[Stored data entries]
++++++++++

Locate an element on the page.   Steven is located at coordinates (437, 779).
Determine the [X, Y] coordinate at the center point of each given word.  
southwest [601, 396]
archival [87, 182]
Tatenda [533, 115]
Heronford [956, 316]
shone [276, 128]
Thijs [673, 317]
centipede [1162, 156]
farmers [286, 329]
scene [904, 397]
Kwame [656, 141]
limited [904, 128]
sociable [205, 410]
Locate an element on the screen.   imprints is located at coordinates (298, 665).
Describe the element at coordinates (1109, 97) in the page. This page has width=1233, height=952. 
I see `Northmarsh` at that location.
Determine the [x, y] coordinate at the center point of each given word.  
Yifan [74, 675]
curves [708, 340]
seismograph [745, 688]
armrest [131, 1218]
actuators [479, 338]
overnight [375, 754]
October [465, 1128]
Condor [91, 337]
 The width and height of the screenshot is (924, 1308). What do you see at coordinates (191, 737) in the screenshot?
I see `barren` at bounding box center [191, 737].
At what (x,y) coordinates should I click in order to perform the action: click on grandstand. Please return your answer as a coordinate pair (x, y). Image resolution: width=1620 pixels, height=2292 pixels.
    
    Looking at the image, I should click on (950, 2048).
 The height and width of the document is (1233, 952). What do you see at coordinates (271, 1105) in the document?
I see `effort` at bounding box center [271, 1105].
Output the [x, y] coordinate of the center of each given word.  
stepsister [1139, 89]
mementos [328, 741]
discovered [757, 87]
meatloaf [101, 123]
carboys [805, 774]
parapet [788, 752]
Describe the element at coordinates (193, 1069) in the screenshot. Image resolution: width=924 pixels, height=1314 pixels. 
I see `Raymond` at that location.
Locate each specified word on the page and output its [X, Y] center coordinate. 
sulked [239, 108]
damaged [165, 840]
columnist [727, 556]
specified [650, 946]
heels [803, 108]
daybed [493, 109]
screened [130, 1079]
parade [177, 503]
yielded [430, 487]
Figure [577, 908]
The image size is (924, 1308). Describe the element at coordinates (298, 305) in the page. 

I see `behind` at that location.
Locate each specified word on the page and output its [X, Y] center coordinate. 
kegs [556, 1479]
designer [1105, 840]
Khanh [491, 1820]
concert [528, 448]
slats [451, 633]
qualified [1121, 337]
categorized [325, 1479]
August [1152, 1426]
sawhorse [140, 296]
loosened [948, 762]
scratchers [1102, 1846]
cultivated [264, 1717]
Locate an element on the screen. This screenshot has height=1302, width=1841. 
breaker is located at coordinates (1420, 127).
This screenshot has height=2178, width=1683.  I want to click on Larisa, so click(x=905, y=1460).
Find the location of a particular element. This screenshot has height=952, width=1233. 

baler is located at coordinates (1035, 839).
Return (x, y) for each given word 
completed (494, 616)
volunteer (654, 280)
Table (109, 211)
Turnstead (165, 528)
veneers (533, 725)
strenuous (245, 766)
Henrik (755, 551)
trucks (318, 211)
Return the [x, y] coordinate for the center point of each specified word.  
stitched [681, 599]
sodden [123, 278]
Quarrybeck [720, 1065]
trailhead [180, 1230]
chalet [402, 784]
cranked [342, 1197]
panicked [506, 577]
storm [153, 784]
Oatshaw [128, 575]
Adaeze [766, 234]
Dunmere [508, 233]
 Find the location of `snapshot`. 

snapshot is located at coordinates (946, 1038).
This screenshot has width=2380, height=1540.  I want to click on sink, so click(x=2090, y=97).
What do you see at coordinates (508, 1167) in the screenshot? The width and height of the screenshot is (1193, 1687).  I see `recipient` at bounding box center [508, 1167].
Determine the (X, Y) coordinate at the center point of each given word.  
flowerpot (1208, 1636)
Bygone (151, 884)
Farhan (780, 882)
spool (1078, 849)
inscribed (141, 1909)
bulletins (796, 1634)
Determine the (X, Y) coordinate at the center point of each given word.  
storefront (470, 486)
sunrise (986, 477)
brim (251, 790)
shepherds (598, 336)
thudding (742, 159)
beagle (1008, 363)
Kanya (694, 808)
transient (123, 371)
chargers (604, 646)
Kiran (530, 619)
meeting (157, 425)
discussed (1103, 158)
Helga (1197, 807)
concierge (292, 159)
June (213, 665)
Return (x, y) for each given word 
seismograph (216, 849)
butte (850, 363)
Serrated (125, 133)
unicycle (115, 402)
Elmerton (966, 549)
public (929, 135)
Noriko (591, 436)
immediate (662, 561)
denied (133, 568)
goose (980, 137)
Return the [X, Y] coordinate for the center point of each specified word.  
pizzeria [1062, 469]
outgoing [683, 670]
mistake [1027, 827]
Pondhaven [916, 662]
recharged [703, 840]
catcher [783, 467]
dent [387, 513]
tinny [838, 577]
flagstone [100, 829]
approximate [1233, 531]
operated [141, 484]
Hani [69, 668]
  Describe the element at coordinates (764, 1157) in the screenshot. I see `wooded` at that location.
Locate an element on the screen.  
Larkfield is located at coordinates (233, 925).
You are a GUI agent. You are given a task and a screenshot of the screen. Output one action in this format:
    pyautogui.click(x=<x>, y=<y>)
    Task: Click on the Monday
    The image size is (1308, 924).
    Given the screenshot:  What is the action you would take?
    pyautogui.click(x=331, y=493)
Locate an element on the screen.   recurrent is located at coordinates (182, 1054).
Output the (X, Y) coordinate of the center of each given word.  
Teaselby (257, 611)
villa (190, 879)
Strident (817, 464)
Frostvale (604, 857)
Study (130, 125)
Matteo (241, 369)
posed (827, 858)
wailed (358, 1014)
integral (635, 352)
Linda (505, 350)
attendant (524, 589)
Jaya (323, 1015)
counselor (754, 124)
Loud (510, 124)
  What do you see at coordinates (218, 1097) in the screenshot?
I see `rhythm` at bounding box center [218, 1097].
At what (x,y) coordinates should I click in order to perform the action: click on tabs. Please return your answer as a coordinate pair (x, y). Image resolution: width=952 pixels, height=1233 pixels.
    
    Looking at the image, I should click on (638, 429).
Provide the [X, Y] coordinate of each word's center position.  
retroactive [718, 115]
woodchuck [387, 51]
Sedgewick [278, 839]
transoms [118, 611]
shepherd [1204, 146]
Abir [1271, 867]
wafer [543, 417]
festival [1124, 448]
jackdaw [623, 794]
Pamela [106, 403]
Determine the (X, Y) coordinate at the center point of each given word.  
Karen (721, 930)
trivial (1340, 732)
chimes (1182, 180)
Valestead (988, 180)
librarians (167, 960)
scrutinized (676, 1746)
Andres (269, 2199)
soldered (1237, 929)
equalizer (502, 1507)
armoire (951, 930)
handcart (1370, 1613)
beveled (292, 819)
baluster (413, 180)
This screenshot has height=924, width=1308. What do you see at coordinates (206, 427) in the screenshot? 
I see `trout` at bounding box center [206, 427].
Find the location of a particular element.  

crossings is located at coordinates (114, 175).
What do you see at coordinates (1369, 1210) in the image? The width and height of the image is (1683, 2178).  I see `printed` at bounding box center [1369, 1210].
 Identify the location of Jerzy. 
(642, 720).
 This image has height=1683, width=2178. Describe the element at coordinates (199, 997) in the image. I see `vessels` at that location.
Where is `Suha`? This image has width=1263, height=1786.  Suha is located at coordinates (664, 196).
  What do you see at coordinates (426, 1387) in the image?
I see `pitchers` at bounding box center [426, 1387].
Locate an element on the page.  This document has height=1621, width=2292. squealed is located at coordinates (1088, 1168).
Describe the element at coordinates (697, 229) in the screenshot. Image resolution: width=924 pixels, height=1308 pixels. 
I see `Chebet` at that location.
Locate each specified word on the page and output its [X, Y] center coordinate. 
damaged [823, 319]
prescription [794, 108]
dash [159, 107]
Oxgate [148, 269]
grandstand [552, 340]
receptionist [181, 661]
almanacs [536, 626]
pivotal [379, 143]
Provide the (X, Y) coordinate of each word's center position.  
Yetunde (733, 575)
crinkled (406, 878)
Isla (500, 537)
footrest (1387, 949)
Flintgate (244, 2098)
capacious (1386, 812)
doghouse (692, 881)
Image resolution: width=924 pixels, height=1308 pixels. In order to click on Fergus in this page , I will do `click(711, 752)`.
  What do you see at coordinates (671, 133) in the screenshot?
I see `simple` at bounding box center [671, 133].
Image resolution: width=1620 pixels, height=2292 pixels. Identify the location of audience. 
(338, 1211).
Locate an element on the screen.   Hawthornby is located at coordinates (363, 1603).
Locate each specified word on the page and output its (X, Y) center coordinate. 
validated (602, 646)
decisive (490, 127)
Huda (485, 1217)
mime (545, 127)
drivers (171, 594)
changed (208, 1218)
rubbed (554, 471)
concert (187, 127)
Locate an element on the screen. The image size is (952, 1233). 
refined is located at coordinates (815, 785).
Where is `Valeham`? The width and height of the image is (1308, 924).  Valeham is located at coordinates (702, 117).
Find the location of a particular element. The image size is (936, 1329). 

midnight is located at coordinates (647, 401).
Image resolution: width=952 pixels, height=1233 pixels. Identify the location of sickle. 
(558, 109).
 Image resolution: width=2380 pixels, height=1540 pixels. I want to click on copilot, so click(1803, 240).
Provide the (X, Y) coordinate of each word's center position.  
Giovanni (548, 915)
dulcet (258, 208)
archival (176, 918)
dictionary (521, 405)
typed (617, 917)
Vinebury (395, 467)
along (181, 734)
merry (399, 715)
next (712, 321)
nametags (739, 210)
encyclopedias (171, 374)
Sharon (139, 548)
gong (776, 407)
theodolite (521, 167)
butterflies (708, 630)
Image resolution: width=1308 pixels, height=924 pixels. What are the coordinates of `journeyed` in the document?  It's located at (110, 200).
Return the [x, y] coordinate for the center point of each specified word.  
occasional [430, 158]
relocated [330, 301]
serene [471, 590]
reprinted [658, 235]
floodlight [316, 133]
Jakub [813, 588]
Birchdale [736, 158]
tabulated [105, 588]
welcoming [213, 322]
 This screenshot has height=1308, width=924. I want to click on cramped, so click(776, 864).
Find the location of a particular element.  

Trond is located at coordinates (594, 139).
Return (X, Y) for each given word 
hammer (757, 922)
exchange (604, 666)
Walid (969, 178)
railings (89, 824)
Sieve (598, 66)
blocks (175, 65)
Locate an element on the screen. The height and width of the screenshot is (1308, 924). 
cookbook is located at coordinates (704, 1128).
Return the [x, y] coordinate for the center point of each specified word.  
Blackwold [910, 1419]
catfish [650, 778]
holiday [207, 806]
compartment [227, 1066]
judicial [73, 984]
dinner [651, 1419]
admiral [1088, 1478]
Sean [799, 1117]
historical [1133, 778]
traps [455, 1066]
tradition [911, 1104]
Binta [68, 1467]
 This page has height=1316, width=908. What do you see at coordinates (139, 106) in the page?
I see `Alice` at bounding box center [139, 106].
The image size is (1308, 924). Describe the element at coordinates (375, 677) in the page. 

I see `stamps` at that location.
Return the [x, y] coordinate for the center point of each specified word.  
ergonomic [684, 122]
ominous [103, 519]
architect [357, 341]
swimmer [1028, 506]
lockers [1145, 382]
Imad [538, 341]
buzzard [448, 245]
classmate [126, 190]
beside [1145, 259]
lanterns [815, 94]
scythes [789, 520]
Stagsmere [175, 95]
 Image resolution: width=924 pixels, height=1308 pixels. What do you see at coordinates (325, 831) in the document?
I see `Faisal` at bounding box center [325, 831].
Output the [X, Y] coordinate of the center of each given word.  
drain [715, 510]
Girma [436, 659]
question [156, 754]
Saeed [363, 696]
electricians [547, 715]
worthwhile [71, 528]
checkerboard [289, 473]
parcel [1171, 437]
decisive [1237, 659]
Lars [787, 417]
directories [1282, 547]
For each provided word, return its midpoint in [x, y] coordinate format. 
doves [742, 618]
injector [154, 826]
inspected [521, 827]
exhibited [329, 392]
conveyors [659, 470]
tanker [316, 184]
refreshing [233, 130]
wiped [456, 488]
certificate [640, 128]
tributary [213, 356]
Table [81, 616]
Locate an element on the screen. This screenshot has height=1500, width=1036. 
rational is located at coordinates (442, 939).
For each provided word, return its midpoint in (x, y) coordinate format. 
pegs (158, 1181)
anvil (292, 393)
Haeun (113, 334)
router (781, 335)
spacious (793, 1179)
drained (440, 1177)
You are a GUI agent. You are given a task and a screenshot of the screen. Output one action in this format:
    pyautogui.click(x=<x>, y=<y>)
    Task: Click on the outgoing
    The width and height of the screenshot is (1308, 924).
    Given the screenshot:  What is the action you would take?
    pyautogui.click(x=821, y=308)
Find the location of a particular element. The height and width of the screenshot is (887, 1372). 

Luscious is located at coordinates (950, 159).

++++++++++

PROBLEM: Repeat the lines of the entries from the line with "shone [276, 128]" up to and including the line with "Yifan [74, 675]".

ANSWER FOR THE TASK:
shone [276, 128]
Thijs [673, 317]
centipede [1162, 156]
farmers [286, 329]
scene [904, 397]
Kwame [656, 141]
limited [904, 128]
sociable [205, 410]
Locate an element on the screen.   imprints is located at coordinates (298, 665).
Describe the element at coordinates (1109, 97) in the page. This page has width=1233, height=952. 
I see `Northmarsh` at that location.
Determine the [x, y] coordinate at the center point of each given word.  
Yifan [74, 675]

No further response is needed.